[DATA FOR THIS EXERCISE — start]

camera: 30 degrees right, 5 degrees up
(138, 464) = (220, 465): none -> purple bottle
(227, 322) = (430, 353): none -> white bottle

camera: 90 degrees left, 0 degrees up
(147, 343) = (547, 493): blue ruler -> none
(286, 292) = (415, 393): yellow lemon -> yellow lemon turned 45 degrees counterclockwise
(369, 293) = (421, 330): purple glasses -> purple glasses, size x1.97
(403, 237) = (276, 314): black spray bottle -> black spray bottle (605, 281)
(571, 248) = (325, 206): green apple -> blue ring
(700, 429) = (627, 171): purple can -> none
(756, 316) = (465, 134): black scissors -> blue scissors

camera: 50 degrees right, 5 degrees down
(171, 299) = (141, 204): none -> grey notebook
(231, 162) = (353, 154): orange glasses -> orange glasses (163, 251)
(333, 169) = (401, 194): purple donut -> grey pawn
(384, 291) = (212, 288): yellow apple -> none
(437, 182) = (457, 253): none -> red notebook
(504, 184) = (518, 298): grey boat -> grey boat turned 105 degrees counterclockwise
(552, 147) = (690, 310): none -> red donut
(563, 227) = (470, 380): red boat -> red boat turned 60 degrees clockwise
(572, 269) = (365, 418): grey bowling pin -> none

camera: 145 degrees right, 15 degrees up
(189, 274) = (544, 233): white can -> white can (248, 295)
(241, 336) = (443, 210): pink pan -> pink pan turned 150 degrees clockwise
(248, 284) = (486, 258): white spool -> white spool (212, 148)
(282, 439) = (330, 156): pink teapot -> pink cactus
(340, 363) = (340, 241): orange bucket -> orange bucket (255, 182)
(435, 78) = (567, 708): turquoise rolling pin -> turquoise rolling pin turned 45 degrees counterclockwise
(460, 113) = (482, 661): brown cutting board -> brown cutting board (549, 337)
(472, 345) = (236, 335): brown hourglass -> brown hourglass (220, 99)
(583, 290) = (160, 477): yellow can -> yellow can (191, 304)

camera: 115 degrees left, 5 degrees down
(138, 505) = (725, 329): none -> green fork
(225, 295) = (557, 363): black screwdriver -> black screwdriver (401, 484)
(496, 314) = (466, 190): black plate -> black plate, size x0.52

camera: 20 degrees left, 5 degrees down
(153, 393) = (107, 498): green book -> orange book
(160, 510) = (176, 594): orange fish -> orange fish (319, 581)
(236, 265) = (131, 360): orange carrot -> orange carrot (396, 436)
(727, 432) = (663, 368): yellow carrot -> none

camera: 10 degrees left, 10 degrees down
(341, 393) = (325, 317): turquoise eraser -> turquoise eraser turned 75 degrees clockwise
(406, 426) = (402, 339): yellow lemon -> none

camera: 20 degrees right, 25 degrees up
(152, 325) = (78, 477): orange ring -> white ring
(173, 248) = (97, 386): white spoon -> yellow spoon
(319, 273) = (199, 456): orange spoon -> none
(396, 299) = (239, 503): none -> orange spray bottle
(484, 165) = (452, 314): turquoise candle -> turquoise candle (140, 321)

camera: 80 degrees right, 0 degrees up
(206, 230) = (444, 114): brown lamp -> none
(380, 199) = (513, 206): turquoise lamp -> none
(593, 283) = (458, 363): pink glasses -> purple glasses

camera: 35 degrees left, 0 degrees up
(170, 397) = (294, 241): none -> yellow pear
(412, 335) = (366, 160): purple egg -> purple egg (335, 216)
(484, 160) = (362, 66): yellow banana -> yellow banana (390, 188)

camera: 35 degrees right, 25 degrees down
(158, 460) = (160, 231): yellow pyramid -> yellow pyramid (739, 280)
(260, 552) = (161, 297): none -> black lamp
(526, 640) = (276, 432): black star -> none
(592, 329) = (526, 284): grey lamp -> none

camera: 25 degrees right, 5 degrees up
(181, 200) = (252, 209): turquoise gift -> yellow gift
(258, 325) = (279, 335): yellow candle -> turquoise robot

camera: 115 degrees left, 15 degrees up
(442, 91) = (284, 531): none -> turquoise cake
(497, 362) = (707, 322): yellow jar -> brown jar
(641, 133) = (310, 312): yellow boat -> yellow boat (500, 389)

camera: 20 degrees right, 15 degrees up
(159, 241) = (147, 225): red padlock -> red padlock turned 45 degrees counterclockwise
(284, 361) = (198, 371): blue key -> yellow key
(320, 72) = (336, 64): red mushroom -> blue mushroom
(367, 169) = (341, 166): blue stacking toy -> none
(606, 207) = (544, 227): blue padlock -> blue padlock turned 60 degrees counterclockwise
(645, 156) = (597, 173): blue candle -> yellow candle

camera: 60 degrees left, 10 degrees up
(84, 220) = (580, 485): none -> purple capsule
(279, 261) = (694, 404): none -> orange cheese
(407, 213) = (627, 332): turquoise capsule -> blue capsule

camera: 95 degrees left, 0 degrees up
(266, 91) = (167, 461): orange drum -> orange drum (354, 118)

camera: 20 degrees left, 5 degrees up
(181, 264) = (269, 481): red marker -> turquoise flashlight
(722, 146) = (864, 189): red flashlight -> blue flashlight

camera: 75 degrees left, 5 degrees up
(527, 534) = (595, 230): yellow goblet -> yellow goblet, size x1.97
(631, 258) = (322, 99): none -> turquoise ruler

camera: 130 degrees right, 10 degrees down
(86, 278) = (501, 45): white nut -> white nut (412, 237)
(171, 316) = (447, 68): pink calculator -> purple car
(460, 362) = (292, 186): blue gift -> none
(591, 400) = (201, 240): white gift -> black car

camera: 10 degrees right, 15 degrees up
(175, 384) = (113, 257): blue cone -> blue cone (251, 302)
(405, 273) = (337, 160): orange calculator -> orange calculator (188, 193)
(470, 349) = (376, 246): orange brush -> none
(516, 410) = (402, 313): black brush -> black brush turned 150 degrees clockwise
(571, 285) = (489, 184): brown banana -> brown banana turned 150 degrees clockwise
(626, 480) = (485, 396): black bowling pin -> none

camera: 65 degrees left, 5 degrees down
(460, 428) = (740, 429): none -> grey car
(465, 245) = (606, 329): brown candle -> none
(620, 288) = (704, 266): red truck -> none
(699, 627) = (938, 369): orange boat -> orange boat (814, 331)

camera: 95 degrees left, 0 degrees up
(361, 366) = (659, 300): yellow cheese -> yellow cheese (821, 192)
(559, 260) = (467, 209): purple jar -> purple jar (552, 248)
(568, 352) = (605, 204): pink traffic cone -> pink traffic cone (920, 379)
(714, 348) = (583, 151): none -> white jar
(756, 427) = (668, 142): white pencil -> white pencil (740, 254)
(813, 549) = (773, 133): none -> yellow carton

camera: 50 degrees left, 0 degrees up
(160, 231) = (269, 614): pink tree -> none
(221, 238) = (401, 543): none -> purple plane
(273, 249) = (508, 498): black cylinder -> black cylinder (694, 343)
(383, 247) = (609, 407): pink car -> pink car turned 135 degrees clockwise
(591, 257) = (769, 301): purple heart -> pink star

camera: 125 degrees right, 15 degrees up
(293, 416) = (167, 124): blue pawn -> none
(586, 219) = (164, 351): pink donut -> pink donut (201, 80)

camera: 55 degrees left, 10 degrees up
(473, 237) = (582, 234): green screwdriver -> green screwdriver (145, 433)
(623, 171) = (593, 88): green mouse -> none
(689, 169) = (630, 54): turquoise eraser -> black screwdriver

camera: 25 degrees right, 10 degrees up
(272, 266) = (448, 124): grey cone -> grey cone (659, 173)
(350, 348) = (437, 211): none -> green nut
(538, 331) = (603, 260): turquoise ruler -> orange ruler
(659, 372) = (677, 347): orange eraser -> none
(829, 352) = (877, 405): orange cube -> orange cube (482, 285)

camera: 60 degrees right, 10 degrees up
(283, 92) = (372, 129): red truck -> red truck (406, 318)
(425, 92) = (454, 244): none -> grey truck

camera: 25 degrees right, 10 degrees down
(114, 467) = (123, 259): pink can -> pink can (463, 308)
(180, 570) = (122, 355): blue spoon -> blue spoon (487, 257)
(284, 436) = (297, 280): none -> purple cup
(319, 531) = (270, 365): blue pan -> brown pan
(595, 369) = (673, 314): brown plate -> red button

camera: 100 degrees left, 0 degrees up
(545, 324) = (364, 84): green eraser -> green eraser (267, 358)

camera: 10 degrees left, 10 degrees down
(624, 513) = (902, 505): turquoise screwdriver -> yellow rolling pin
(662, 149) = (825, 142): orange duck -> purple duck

[DATA FOR THIS EXERCISE — finish]

Word for word, please print every line from the beginning of the records to the line bearing "(231, 162) = (353, 154): orange", counting both ends and stopping there.

## WRITTEN REPLY
camera: 30 degrees right, 5 degrees up
(138, 464) = (220, 465): none -> purple bottle
(227, 322) = (430, 353): none -> white bottle

camera: 90 degrees left, 0 degrees up
(147, 343) = (547, 493): blue ruler -> none
(286, 292) = (415, 393): yellow lemon -> yellow lemon turned 45 degrees counterclockwise
(369, 293) = (421, 330): purple glasses -> purple glasses, size x1.97
(403, 237) = (276, 314): black spray bottle -> black spray bottle (605, 281)
(571, 248) = (325, 206): green apple -> blue ring
(700, 429) = (627, 171): purple can -> none
(756, 316) = (465, 134): black scissors -> blue scissors

camera: 50 degrees right, 5 degrees down
(171, 299) = (141, 204): none -> grey notebook
(231, 162) = (353, 154): orange glasses -> orange glasses (163, 251)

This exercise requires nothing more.